→ **Items listed in a dataset**
----
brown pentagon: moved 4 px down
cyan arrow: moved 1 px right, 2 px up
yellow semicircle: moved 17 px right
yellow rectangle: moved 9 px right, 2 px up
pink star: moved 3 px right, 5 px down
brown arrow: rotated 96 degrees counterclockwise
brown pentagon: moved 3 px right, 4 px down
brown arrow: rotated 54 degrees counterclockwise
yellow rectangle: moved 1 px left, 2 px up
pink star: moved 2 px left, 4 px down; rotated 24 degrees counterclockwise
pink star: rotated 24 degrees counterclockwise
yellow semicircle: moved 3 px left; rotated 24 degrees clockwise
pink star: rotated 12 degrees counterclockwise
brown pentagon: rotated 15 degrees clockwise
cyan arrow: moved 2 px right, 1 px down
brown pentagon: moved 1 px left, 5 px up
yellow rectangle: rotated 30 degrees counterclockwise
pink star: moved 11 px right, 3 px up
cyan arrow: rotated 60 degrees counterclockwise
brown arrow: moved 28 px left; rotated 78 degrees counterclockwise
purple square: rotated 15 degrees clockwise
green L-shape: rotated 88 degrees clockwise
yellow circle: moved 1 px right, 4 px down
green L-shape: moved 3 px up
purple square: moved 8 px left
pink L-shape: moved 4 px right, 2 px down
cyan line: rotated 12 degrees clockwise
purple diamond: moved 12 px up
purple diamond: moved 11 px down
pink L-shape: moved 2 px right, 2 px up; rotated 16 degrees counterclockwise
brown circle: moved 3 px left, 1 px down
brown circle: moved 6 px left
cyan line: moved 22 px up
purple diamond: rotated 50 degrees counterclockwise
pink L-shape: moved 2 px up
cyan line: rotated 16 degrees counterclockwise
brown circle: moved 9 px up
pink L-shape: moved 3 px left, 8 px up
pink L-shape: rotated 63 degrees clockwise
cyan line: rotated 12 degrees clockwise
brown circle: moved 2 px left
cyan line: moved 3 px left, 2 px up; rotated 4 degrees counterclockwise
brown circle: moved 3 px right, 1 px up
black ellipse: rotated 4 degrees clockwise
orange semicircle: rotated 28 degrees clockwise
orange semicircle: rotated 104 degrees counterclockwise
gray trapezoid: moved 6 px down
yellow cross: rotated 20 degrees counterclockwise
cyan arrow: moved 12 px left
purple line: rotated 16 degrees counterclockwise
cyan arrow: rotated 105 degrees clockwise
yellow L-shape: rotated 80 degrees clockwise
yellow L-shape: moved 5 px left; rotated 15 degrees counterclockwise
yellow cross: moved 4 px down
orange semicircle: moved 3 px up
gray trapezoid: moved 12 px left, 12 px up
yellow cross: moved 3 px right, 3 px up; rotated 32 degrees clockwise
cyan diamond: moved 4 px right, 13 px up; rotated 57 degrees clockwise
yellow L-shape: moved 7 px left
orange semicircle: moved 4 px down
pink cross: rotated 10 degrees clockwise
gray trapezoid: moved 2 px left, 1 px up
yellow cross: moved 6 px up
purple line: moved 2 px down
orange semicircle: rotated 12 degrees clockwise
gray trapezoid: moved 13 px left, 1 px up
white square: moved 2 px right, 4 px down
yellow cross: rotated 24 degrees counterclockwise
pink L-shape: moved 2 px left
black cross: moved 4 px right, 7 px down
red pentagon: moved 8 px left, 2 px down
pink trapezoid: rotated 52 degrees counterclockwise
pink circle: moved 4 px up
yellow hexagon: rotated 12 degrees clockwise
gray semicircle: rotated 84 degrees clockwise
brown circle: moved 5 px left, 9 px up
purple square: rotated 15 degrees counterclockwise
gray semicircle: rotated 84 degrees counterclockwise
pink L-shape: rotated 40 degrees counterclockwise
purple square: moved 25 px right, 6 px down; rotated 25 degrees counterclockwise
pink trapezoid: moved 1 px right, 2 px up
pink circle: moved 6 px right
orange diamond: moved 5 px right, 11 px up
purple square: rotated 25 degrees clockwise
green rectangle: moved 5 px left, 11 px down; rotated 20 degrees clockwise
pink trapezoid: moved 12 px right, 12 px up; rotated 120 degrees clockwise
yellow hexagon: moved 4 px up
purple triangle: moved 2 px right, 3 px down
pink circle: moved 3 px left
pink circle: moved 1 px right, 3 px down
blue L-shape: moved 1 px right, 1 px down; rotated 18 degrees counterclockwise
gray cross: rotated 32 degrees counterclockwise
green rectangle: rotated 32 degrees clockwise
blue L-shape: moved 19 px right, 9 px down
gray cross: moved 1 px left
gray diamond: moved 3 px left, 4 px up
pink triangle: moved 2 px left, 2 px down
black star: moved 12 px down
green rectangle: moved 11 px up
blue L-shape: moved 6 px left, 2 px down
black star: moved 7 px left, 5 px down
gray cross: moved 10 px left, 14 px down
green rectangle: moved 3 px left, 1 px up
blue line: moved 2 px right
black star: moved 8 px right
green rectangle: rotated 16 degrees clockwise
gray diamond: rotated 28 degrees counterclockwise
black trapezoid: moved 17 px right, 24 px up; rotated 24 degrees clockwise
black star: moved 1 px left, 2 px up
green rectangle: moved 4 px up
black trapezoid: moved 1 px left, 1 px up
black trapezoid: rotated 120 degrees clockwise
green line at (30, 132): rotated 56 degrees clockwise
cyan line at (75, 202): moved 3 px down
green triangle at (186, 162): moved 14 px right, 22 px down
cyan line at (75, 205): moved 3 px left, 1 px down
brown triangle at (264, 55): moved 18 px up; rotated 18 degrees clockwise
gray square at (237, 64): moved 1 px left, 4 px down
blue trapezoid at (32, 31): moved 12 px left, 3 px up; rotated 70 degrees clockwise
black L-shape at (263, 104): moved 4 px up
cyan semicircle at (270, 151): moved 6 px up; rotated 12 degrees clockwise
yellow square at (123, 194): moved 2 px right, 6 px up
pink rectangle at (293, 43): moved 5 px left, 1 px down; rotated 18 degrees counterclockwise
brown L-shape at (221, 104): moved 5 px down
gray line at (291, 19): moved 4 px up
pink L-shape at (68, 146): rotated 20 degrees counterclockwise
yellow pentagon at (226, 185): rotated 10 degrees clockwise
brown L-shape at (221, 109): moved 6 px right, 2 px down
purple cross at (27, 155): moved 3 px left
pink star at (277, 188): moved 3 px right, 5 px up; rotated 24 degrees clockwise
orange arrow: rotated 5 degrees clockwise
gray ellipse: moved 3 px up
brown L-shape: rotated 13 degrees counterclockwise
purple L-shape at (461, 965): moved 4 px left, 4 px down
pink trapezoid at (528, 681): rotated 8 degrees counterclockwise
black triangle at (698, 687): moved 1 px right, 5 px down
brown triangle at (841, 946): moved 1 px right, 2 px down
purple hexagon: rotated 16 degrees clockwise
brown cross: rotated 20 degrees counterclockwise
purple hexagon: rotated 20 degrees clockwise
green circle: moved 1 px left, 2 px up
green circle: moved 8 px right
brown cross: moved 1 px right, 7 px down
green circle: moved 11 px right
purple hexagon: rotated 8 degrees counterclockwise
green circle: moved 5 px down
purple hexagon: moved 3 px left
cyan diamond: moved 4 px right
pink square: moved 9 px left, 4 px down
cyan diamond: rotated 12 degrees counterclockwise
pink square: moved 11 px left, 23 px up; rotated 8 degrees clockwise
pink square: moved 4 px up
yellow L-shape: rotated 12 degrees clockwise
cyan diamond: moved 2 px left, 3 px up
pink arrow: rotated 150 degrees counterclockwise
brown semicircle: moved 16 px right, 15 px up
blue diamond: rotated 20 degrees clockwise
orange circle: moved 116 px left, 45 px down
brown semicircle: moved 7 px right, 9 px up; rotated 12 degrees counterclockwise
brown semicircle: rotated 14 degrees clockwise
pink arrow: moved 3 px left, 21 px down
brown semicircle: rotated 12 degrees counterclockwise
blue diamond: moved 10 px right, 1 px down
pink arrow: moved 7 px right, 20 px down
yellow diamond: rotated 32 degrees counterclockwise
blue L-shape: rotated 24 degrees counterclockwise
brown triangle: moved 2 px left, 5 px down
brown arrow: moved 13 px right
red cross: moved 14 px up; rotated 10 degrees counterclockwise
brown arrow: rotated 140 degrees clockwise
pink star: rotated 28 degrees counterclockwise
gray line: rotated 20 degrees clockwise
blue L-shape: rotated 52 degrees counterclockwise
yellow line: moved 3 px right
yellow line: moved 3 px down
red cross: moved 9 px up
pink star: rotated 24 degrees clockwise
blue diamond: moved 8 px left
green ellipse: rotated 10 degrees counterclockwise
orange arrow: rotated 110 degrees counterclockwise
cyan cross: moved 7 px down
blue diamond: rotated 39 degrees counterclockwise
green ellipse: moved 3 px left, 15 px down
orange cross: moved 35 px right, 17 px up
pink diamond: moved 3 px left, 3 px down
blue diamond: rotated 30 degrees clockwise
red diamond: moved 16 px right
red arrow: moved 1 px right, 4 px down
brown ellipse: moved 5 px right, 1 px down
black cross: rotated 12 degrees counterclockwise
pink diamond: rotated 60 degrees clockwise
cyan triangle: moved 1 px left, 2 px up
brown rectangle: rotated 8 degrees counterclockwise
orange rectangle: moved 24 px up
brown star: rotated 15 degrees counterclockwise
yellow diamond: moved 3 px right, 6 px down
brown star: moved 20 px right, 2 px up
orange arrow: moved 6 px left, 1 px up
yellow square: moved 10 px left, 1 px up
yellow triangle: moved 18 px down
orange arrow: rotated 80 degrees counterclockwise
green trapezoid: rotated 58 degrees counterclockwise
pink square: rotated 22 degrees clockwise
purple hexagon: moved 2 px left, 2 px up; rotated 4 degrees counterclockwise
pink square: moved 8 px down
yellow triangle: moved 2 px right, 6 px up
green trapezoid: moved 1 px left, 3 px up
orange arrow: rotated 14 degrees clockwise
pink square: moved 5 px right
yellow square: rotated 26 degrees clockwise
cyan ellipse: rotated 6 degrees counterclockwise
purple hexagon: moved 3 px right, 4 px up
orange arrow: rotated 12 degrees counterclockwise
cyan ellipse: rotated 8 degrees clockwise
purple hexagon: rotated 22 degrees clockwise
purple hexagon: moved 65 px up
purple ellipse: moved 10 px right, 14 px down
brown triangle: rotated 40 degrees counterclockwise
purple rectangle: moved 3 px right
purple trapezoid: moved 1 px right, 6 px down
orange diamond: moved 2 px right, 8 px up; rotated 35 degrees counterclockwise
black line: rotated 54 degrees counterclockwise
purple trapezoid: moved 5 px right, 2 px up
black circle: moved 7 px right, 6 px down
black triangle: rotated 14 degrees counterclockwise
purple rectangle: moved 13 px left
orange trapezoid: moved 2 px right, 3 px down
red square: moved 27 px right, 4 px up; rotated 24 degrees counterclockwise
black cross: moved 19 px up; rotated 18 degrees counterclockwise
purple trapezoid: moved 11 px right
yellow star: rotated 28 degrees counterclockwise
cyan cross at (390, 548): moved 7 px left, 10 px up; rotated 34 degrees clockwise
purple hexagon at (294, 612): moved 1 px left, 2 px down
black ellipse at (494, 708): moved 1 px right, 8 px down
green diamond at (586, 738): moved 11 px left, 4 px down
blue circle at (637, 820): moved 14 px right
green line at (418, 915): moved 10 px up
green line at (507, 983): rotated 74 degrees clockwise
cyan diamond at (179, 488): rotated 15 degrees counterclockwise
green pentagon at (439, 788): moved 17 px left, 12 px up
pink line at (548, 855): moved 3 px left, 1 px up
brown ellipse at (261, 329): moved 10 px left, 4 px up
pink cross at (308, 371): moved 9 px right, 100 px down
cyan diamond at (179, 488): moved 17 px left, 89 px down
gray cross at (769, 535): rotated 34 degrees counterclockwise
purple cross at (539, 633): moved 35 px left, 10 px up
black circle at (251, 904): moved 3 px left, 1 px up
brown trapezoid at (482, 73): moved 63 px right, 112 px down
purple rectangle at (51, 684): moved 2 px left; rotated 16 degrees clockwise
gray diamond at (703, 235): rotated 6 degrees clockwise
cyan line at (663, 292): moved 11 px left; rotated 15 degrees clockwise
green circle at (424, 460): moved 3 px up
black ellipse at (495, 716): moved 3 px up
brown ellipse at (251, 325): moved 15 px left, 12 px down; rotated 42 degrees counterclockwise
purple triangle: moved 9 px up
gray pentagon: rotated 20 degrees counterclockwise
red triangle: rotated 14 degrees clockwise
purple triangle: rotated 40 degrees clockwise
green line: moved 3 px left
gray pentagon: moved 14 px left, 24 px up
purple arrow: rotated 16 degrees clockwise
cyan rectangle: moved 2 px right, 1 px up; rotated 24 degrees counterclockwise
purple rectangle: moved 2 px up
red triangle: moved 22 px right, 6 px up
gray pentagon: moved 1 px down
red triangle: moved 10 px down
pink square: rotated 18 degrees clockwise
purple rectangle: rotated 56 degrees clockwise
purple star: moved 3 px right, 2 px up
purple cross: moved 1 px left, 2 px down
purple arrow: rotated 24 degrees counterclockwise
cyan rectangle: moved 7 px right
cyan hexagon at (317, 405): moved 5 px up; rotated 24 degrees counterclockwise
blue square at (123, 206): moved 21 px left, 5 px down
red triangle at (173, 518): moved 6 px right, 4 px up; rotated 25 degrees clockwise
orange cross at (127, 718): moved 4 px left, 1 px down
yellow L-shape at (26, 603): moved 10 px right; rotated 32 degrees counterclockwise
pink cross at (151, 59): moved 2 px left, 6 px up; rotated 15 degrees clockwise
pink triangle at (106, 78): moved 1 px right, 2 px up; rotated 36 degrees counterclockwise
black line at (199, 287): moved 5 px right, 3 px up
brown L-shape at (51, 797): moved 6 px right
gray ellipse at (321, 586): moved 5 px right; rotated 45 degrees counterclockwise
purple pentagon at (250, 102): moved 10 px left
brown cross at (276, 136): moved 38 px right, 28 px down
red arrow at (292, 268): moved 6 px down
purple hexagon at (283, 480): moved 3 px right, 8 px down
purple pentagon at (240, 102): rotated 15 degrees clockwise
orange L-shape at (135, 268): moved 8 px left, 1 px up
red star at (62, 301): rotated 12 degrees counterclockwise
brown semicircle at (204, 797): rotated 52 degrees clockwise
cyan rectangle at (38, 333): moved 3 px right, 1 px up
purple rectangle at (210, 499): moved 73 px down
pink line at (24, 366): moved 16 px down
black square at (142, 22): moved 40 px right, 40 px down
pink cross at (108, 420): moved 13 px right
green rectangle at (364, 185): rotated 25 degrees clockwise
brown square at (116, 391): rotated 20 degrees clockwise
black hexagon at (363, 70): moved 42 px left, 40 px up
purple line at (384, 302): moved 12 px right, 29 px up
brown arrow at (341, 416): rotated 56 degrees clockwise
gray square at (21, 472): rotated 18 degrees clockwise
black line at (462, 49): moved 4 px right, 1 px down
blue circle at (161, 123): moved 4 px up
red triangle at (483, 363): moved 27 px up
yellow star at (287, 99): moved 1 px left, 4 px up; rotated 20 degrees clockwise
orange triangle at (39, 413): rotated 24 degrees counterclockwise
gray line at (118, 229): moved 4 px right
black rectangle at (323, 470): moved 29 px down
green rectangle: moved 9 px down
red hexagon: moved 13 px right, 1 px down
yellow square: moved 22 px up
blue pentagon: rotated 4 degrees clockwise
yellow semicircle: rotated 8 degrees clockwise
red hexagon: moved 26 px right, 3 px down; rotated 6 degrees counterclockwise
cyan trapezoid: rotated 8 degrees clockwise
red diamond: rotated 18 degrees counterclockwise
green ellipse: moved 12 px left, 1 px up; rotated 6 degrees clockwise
----
→ **AIM**
Rename "brown arrow" to "black arrow" in the records from the first line up to and including the line with "pink star: rotated 12". Leave everything else unchanged.

→ **COMPLETE ANSWER**
brown pentagon: moved 4 px down
cyan arrow: moved 1 px right, 2 px up
yellow semicircle: moved 17 px right
yellow rectangle: moved 9 px right, 2 px up
pink star: moved 3 px right, 5 px down
black arrow: rotated 96 degrees counterclockwise
brown pentagon: moved 3 px right, 4 px down
black arrow: rotated 54 degrees counterclockwise
yellow rectangle: moved 1 px left, 2 px up
pink star: moved 2 px left, 4 px down; rotated 24 degrees counterclockwise
pink star: rotated 24 degrees counterclockwise
yellow semicircle: moved 3 px left; rotated 24 degrees clockwise
pink star: rotated 12 degrees counterclockwise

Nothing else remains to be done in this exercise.